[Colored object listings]
————————

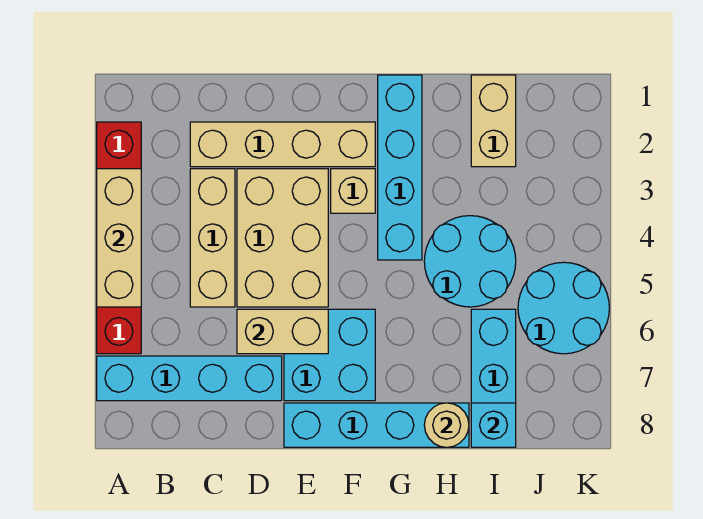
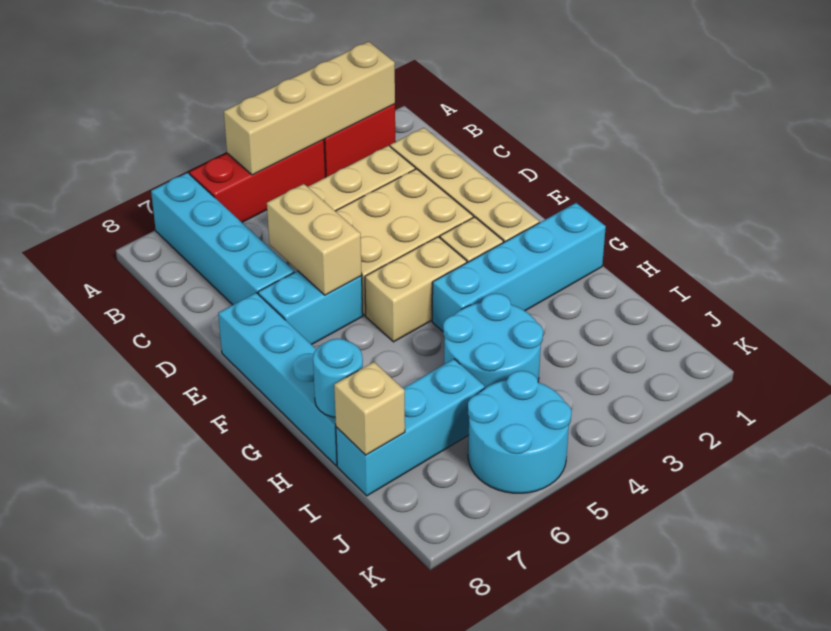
tan 1x3 brick [97,169,141,307] -> tan 1x4 brick [224,42,395,175]
cyan 2x2 brick [284,309,375,401] -> cyan 1x2 brick [258,271,363,345]
tan 1x1 round brick [424,403,469,447] -> cyan 1x1 round brick [313,339,363,417]
tan 1x2 brick [471,75,516,167] -> tan 1x2 brick moved to [365,237,467,342]
cyan 1x1 brick [471,403,516,447] -> tan 1x1 brick [334,362,405,455]

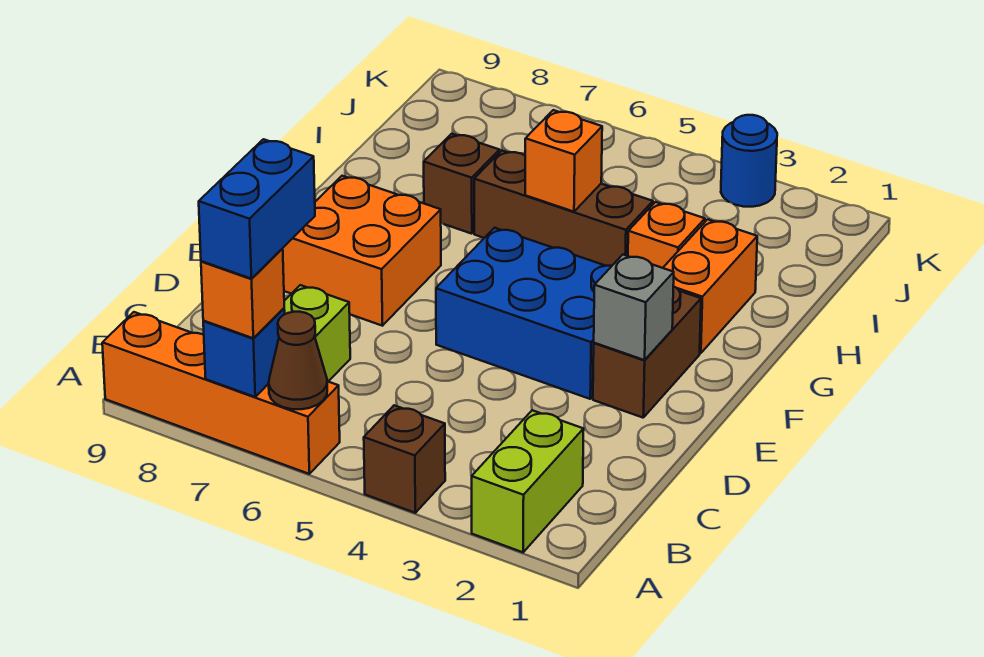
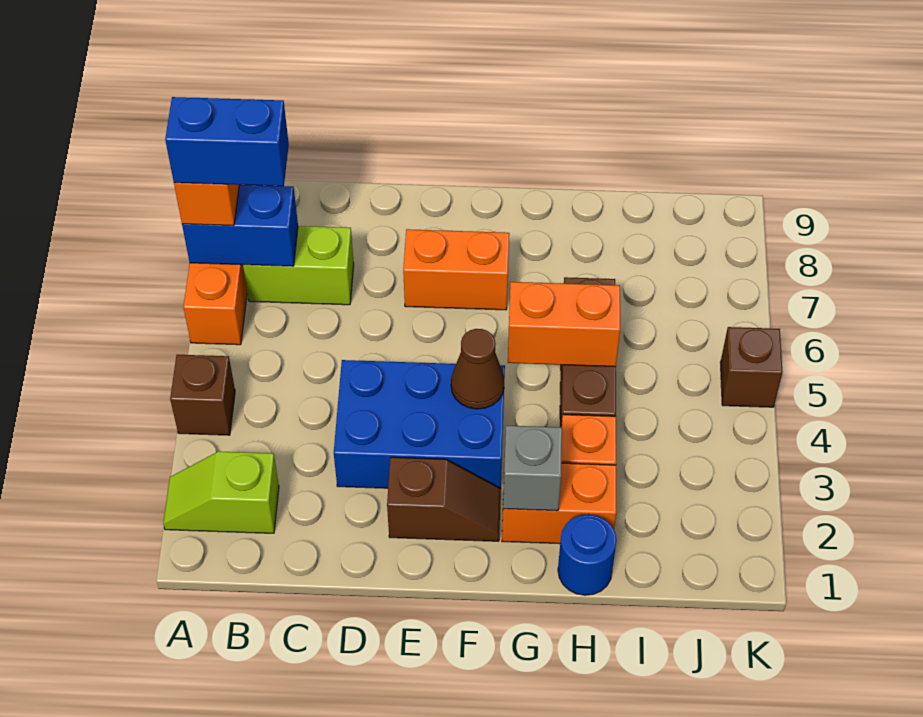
lime 1x2 brick [472,410,584,552] -> lime 1x2 slope [163,451,279,533]
brown 1x1 cone [269,312,327,409] -> brown 1x1 cone moved to [451,329,504,409]
blue 1x1 brick [203,308,285,397] -> blue 1x2 brick [182,185,298,266]
brown 1x2 brick [593,286,701,418] -> brown 1x2 slope [387,457,501,541]
grey 1x1 brick [594,255,674,360] -> grey 1x1 brick moved to [503,426,562,511]
blue 2x3 brick [436,228,611,399] -> blue 2x3 brick turned to [334,360,505,488]
orange 2x2 brick [282,176,441,326] -> orange 1x2 brick [403,229,509,310]
orange 1x1 brick [525,110,602,212] -> orange 1x2 brick [508,282,620,367]
brown 1x1 brick [424,134,500,234] -> brown 1x1 brick moved to [721,327,782,407]
blue 1x1 round brick [721,115,777,207] -> blue 1x1 round brick moved to [558,514,617,595]

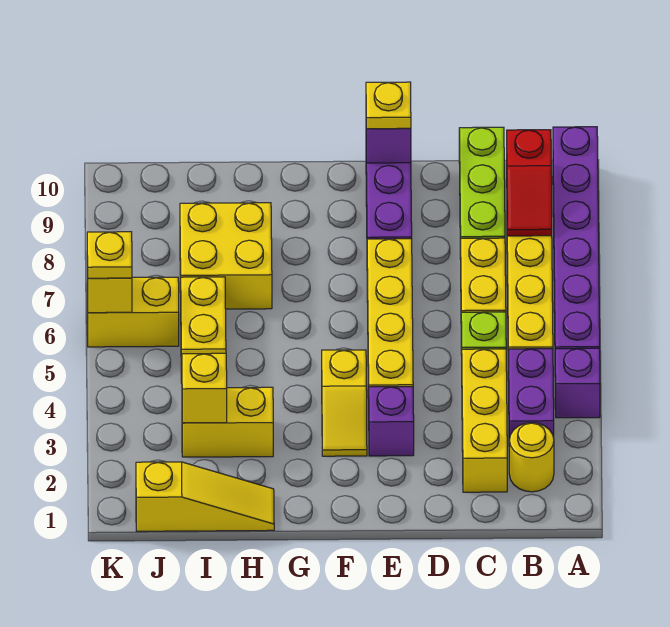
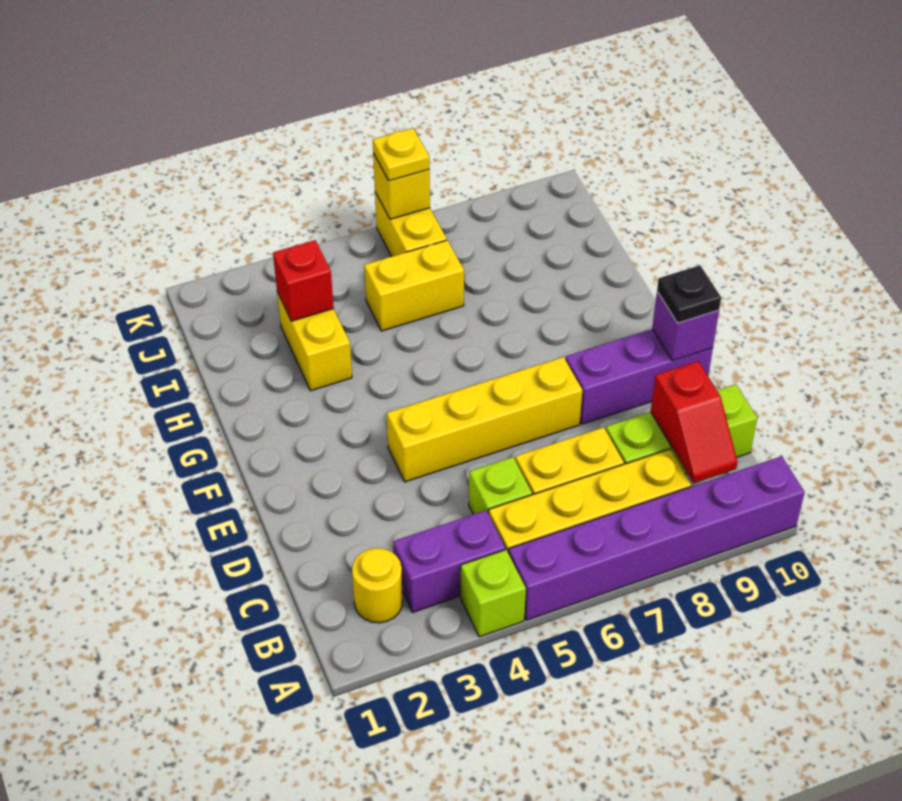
purple 1x1 brick [555,348,600,418] -> lime 1x1 brick [460,550,526,637]
red 1x2 slope [507,130,552,236] -> red 1x2 slope turned to [651,361,738,483]
yellow 1x3 brick [462,349,507,492] -> none
purple 1x1 brick [369,387,414,456] -> none
yellow 1x1 plate [366,82,411,129] -> black 1x1 plate [657,265,721,323]
yellow 1x2 slope [322,350,367,456] -> none
yellow 1x3 slope [136,462,274,531] -> none
yellow 2x2 brick [180,203,272,309] -> none
yellow 1x1 brick [182,353,227,423] -> red 1x1 brick [273,240,334,321]

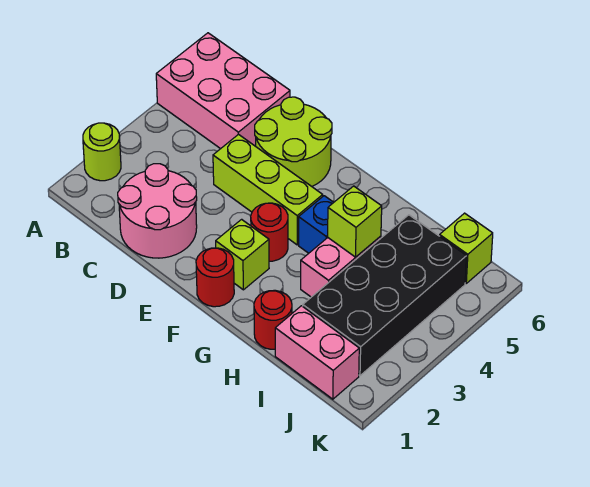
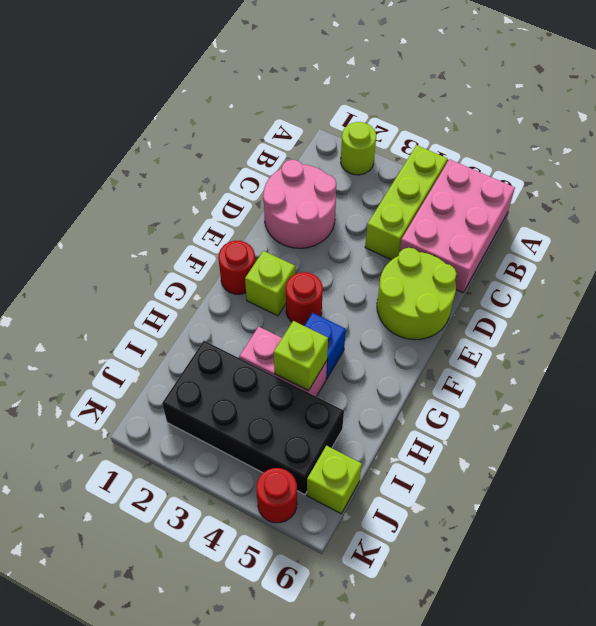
lime 1x3 brick [213,134,323,245] -> lime 1x3 brick moved to [365,145,448,260]
red 1x1 round brick [254,290,292,349] -> red 1x1 round brick moved to [256,468,297,523]
pink 1x2 brick [275,306,359,399] -> none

————————

Output the data exactly as it is, with the pictures dropped.

◆ Task response ◆
tan 1x3 brick [97,169,141,307] -> tan 1x4 brick [224,42,395,175]
cyan 2x2 brick [284,309,375,401] -> cyan 1x2 brick [258,271,363,345]
tan 1x1 round brick [424,403,469,447] -> cyan 1x1 round brick [313,339,363,417]
tan 1x2 brick [471,75,516,167] -> tan 1x2 brick moved to [365,237,467,342]
cyan 1x1 brick [471,403,516,447] -> tan 1x1 brick [334,362,405,455]

lime 1x2 brick [472,410,584,552] -> lime 1x2 slope [163,451,279,533]
brown 1x1 cone [269,312,327,409] -> brown 1x1 cone moved to [451,329,504,409]
blue 1x1 brick [203,308,285,397] -> blue 1x2 brick [182,185,298,266]
brown 1x2 brick [593,286,701,418] -> brown 1x2 slope [387,457,501,541]
grey 1x1 brick [594,255,674,360] -> grey 1x1 brick moved to [503,426,562,511]
blue 2x3 brick [436,228,611,399] -> blue 2x3 brick turned to [334,360,505,488]
orange 2x2 brick [282,176,441,326] -> orange 1x2 brick [403,229,509,310]
orange 1x1 brick [525,110,602,212] -> orange 1x2 brick [508,282,620,367]
brown 1x1 brick [424,134,500,234] -> brown 1x1 brick moved to [721,327,782,407]
blue 1x1 round brick [721,115,777,207] -> blue 1x1 round brick moved to [558,514,617,595]

purple 1x1 brick [555,348,600,418] -> lime 1x1 brick [460,550,526,637]
red 1x2 slope [507,130,552,236] -> red 1x2 slope turned to [651,361,738,483]
yellow 1x3 brick [462,349,507,492] -> none
purple 1x1 brick [369,387,414,456] -> none
yellow 1x1 plate [366,82,411,129] -> black 1x1 plate [657,265,721,323]
yellow 1x2 slope [322,350,367,456] -> none
yellow 1x3 slope [136,462,274,531] -> none
yellow 2x2 brick [180,203,272,309] -> none
yellow 1x1 brick [182,353,227,423] -> red 1x1 brick [273,240,334,321]

lime 1x3 brick [213,134,323,245] -> lime 1x3 brick moved to [365,145,448,260]
red 1x1 round brick [254,290,292,349] -> red 1x1 round brick moved to [256,468,297,523]
pink 1x2 brick [275,306,359,399] -> none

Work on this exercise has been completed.